[Stored items from a collection]
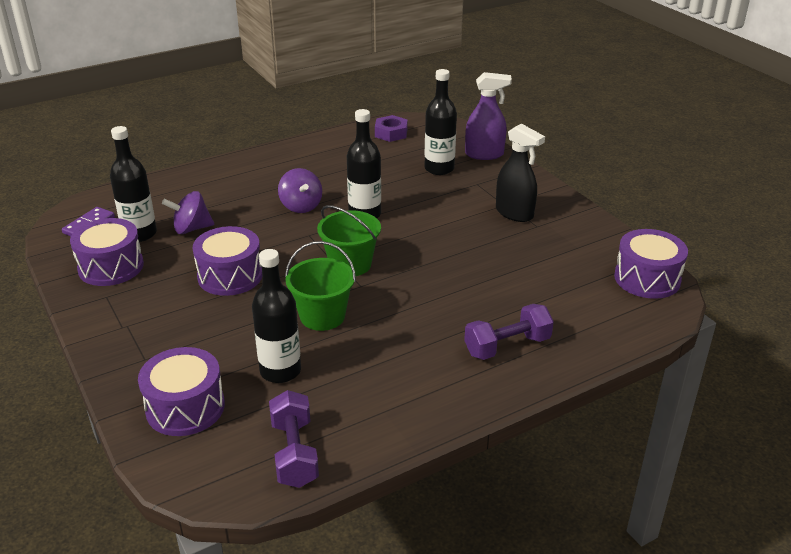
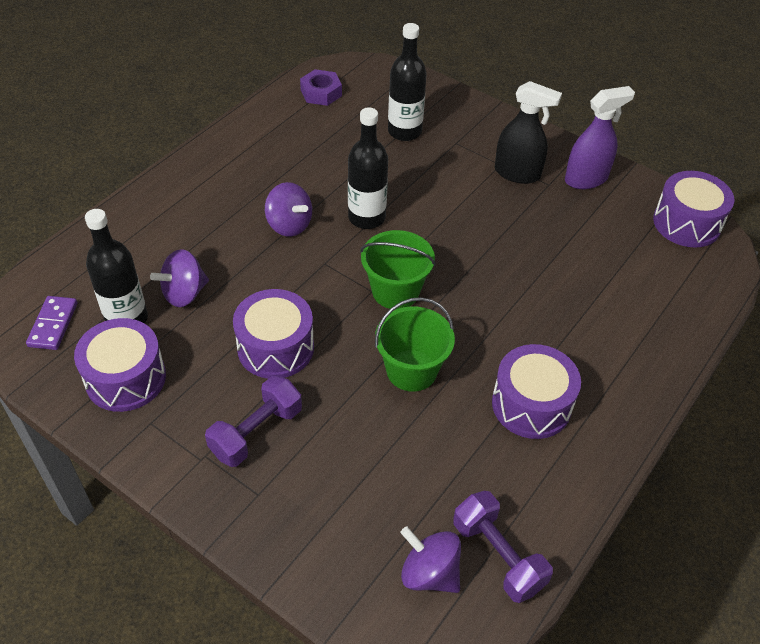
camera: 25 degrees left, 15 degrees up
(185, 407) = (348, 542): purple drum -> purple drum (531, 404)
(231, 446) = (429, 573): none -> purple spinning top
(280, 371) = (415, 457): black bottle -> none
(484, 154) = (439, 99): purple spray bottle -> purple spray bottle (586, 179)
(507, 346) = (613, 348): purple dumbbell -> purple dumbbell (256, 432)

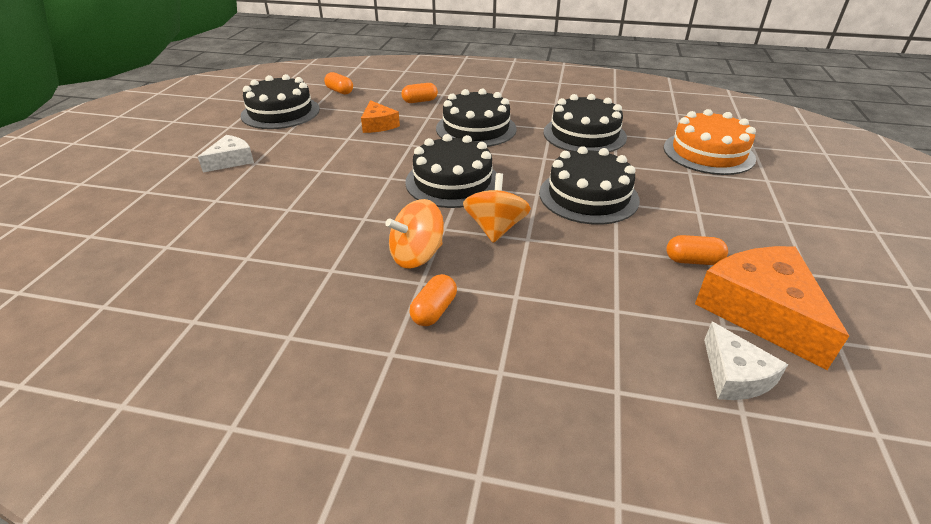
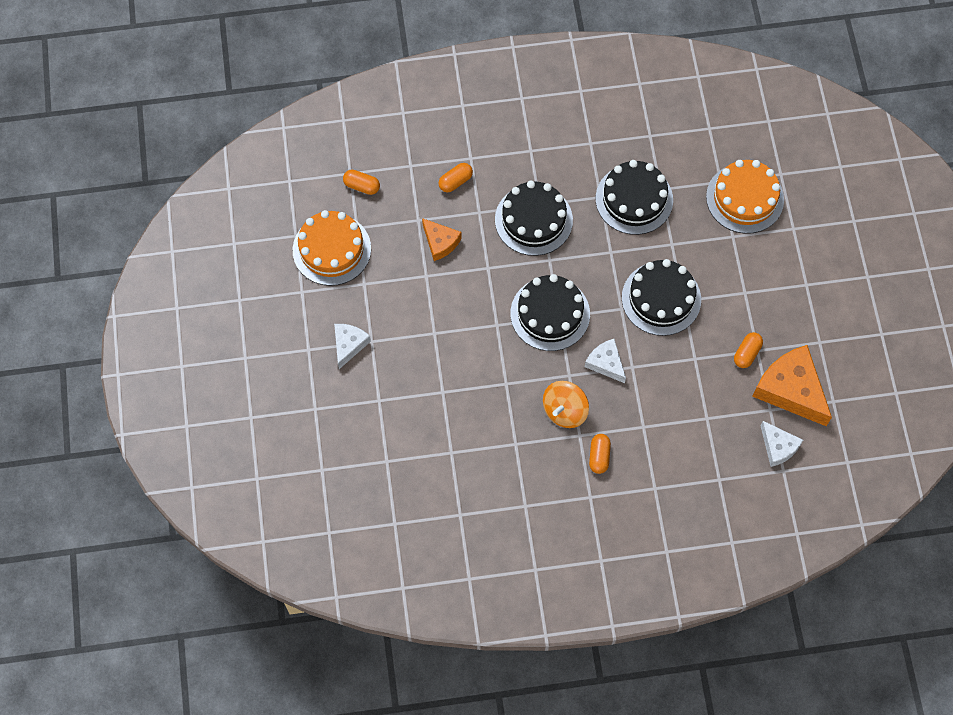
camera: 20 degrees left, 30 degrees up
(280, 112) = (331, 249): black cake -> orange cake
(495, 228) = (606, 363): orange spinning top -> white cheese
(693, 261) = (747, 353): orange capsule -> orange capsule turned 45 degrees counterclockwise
---
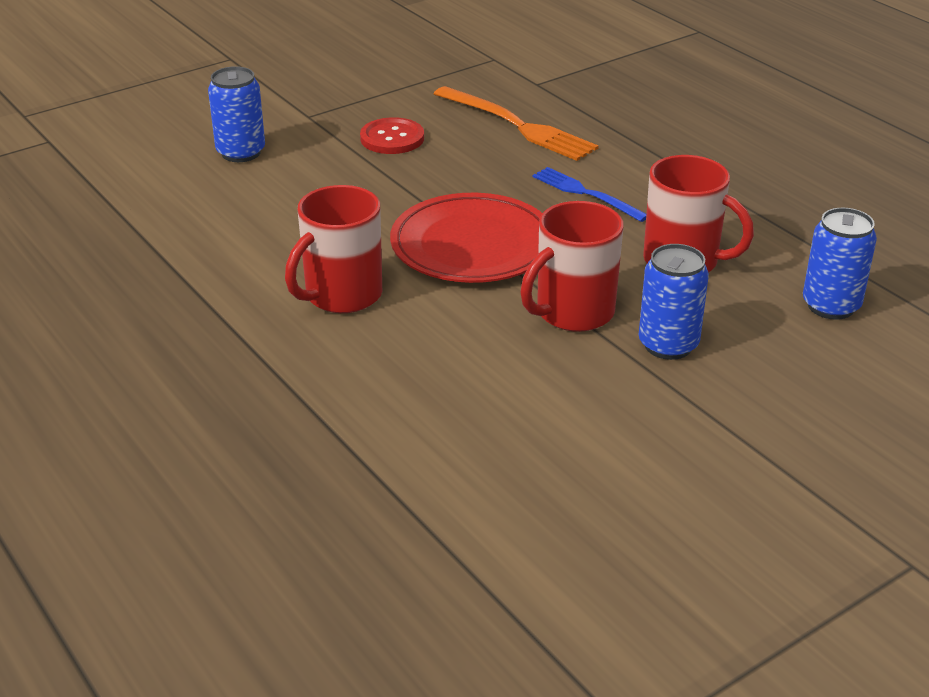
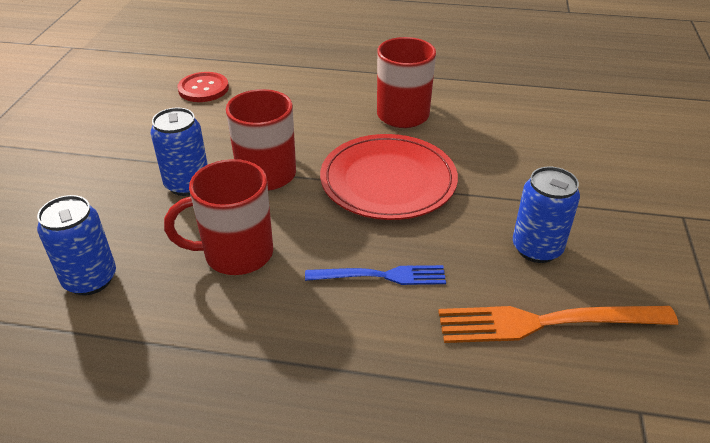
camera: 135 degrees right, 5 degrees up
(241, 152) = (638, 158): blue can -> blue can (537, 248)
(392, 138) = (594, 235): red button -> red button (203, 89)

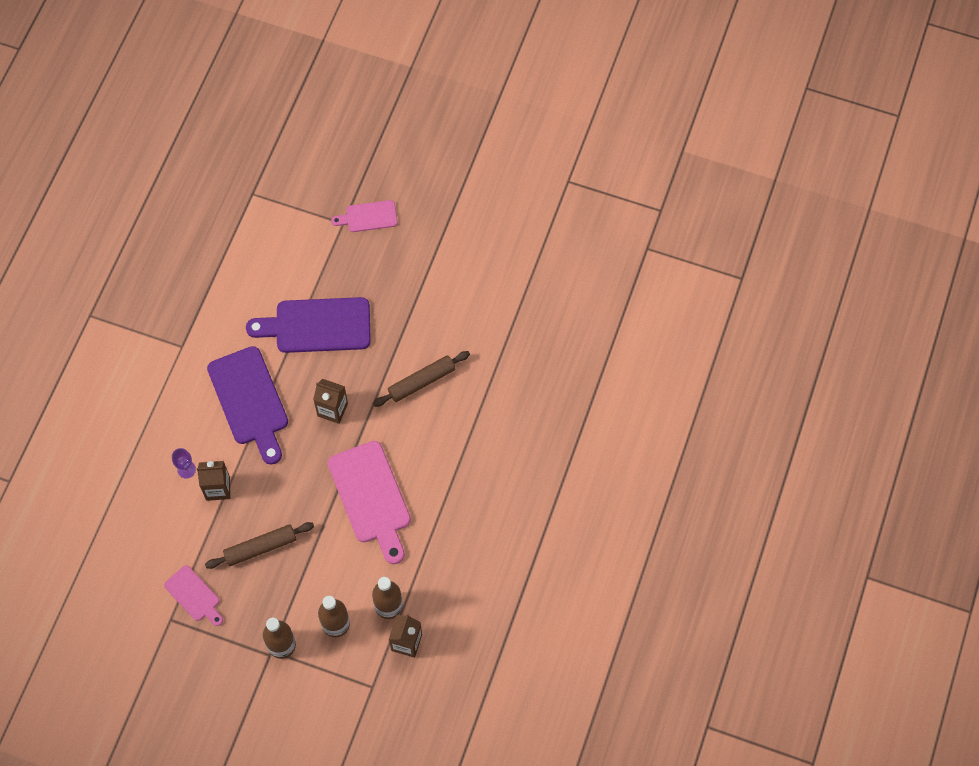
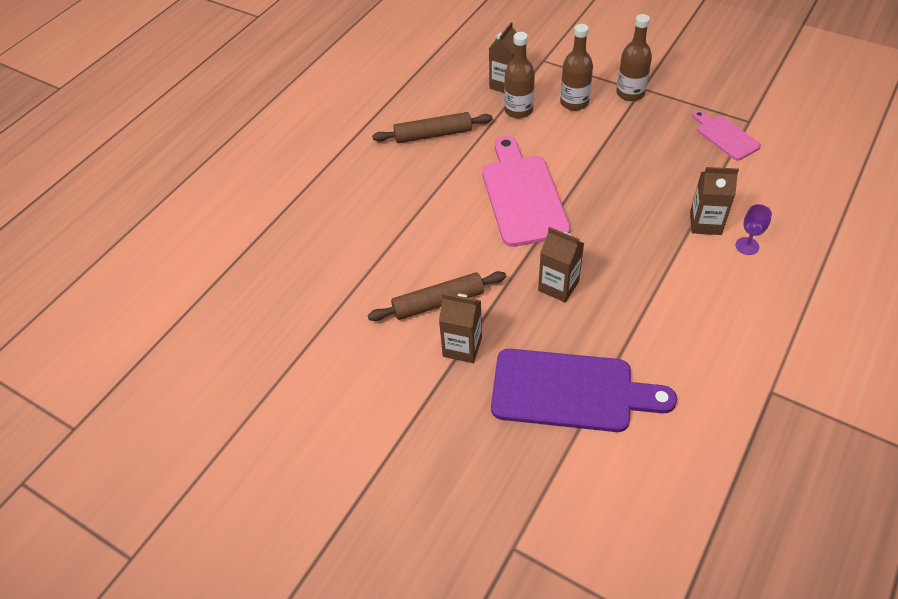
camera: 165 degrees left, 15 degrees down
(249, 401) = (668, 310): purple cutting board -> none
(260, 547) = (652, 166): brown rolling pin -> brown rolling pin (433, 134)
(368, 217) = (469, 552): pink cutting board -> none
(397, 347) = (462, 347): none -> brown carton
---
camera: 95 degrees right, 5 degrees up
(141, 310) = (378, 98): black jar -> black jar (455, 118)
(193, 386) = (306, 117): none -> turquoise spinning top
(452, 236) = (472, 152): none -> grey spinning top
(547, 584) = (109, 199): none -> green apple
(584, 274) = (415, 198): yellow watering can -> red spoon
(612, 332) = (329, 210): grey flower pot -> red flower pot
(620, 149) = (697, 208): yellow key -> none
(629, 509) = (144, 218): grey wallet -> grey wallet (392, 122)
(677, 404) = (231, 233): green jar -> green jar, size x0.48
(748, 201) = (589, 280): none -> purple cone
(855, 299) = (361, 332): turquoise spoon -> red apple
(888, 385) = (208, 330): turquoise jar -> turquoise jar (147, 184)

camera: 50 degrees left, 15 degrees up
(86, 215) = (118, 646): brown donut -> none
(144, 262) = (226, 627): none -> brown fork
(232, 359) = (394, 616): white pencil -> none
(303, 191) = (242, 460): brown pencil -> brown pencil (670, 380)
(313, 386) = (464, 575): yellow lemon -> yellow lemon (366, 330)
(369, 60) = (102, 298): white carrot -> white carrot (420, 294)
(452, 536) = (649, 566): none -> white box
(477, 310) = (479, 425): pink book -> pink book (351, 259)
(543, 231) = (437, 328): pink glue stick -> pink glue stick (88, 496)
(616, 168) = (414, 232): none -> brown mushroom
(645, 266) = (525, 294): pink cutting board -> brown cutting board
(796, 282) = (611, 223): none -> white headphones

TASK DIRECTIONS: From the records above, write out exactly the lines that begin at the line with "camera: 25 degrees left, 15 degrees up" and end at the line with "(693, 261) = (747, 353): orange". Pictures must not appear in the output.

RESULT OF THE TASK:
camera: 25 degrees left, 15 degrees up
(185, 407) = (348, 542): purple drum -> purple drum (531, 404)
(231, 446) = (429, 573): none -> purple spinning top
(280, 371) = (415, 457): black bottle -> none
(484, 154) = (439, 99): purple spray bottle -> purple spray bottle (586, 179)
(507, 346) = (613, 348): purple dumbbell -> purple dumbbell (256, 432)

camera: 20 degrees left, 30 degrees up
(280, 112) = (331, 249): black cake -> orange cake
(495, 228) = (606, 363): orange spinning top -> white cheese
(693, 261) = (747, 353): orange capsule -> orange capsule turned 45 degrees counterclockwise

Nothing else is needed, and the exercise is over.